Object matching data
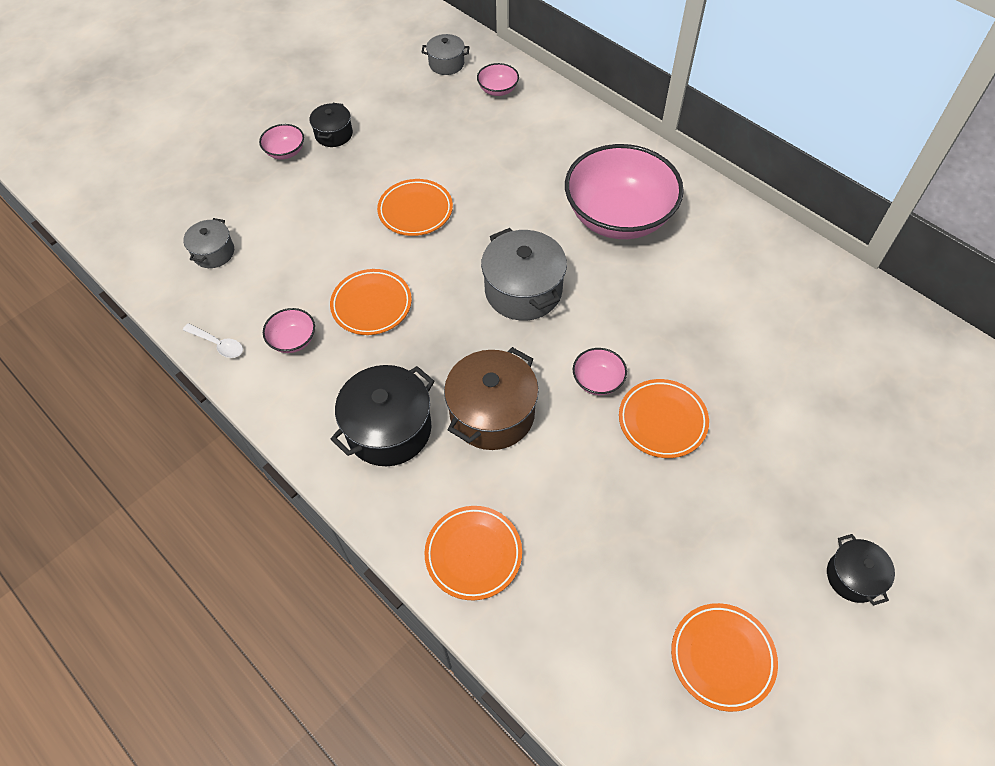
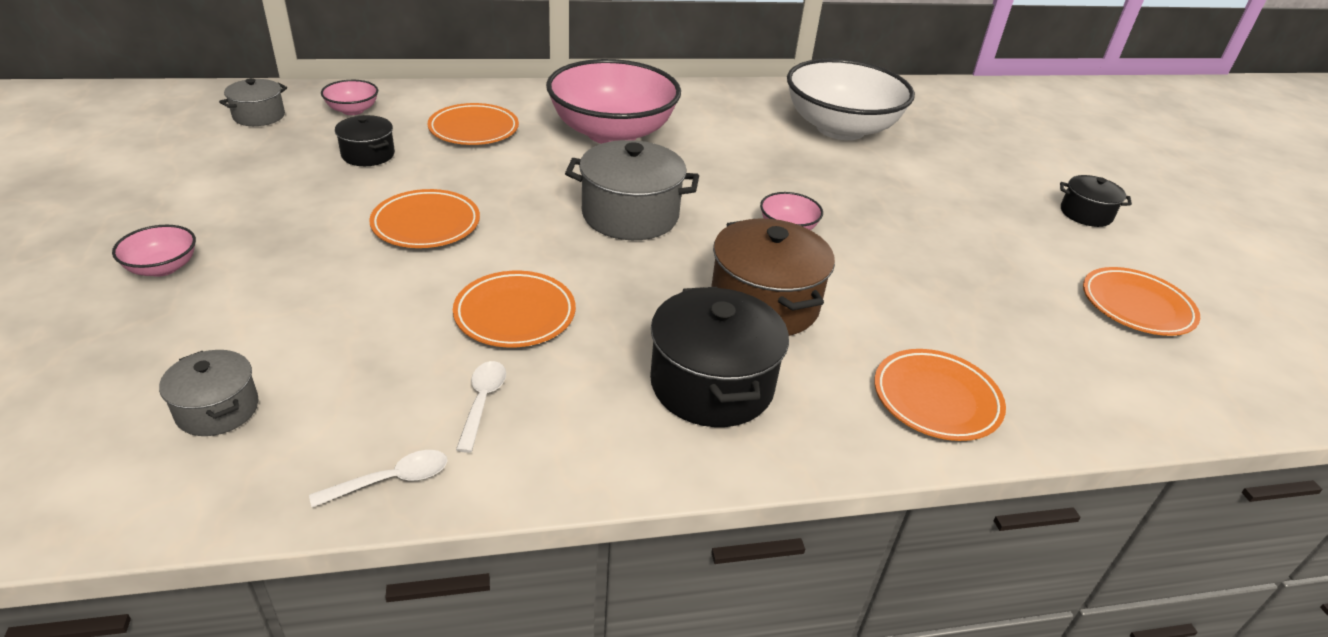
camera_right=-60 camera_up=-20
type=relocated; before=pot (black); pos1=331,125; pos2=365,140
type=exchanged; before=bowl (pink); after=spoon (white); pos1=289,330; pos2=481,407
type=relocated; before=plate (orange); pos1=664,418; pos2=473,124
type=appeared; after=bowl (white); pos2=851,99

- REQUIREMENT
Apart from the pictures, all of the data must be duplicated exactly as shown above.

- EXERCISE ANSWER
camera_right=-60 camera_up=-20
type=relocated; before=pot (black); pos1=331,125; pos2=365,140
type=exchanged; before=bowl (pink); after=spoon (white); pos1=289,330; pos2=481,407
type=relocated; before=plate (orange); pos1=664,418; pos2=473,124
type=appeared; after=bowl (white); pos2=851,99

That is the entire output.